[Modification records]
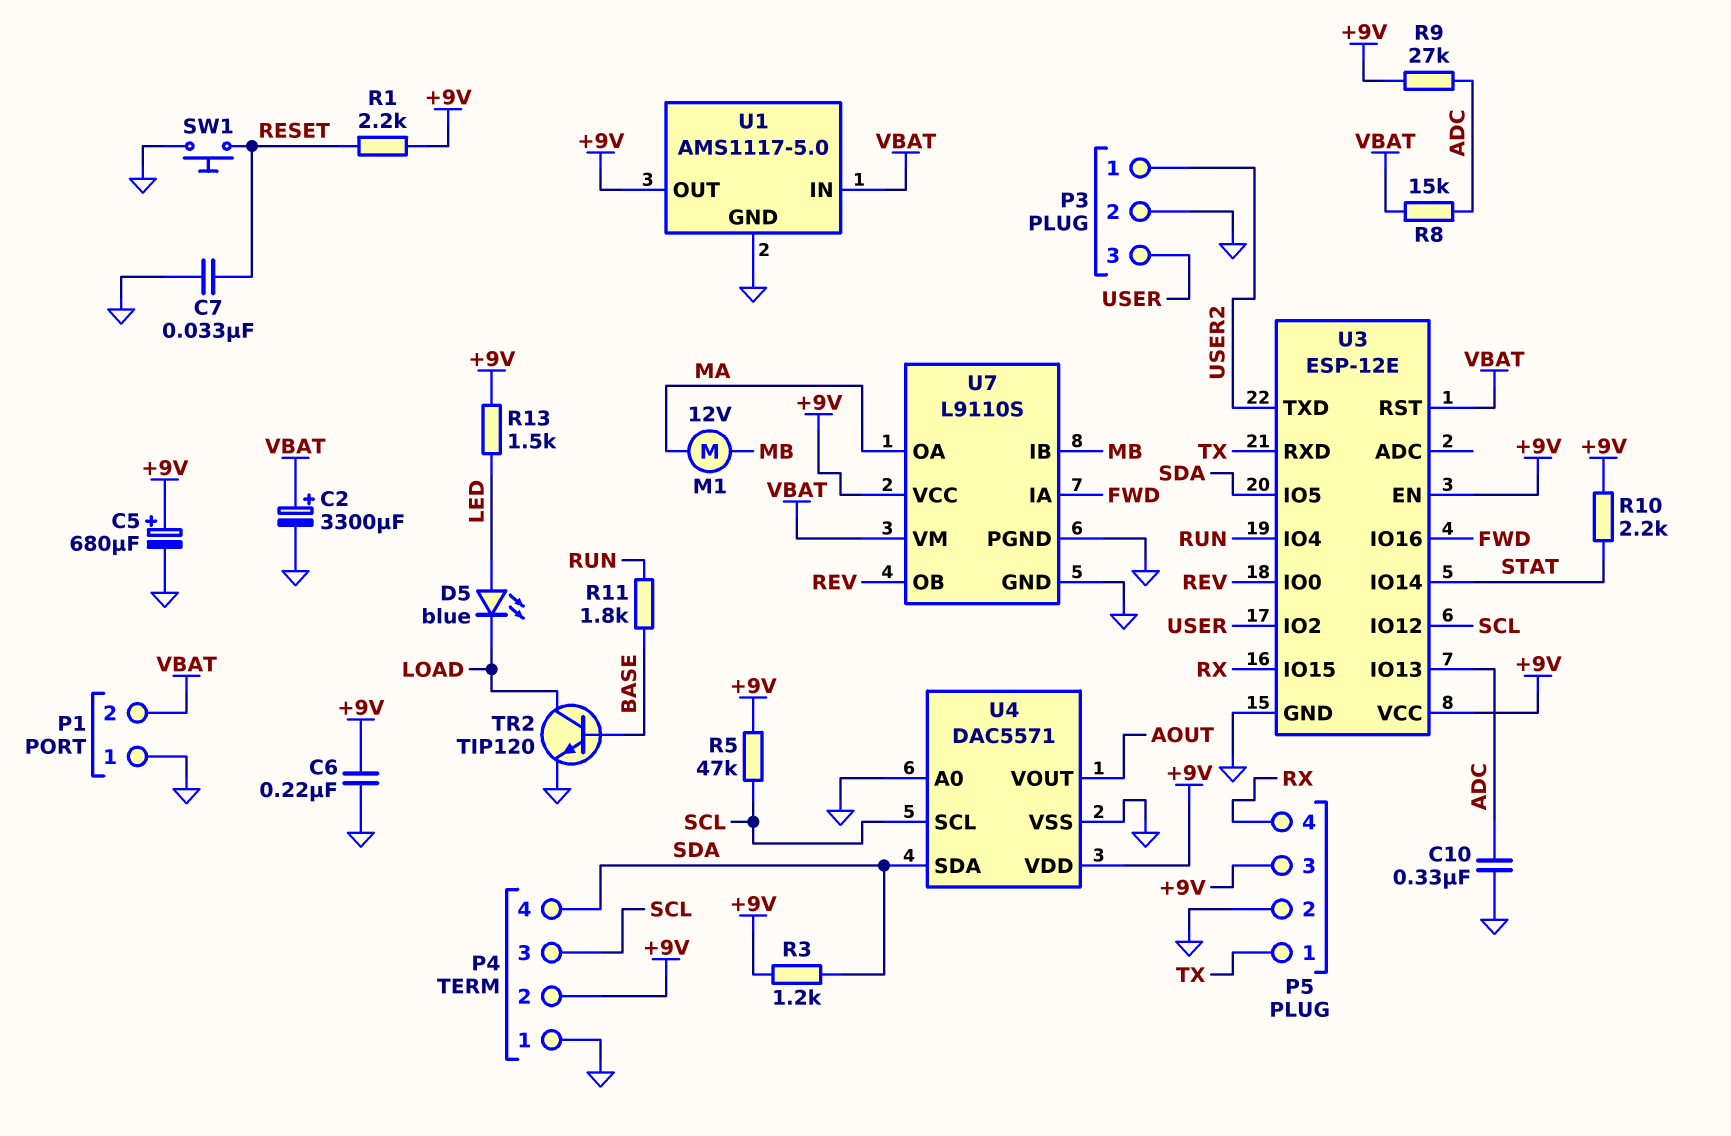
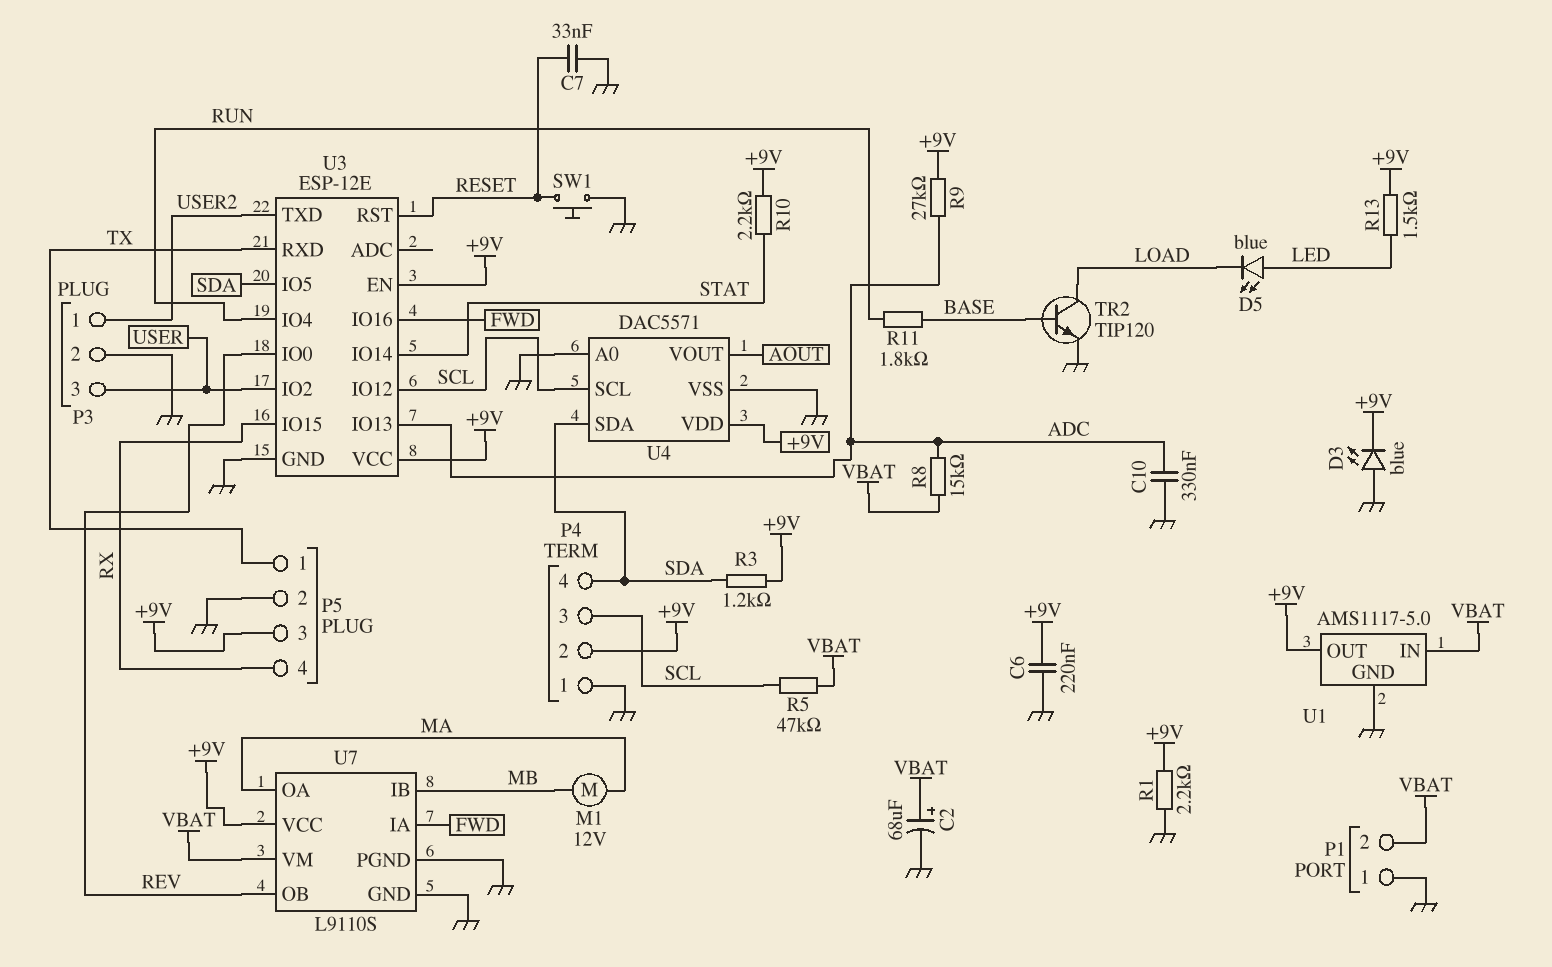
C2: 3300uF (plus VBAT, minus GND) -> 68uF (plus VBAT, minus GND)
C5: 680uF (plus +9V, minus GND) -> none
D3: none -> LED blue (A GND, K +9V)
R1: 2.2k (+9V, RESET) -> 2.2k (+9V, GND)
R5: 47k (+9V, SCL) -> 47k (SCL, VBAT)
U3 pin RST: VBAT -> RESET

**Exercise description**
Your task is to repeat the records exactly. Images do not belong in the copy.

**Response to this task**
C2: 3300uF (plus VBAT, minus GND) -> 68uF (plus VBAT, minus GND)
C5: 680uF (plus +9V, minus GND) -> none
D3: none -> LED blue (A GND, K +9V)
R1: 2.2k (+9V, RESET) -> 2.2k (+9V, GND)
R5: 47k (+9V, SCL) -> 47k (SCL, VBAT)
U3 pin RST: VBAT -> RESET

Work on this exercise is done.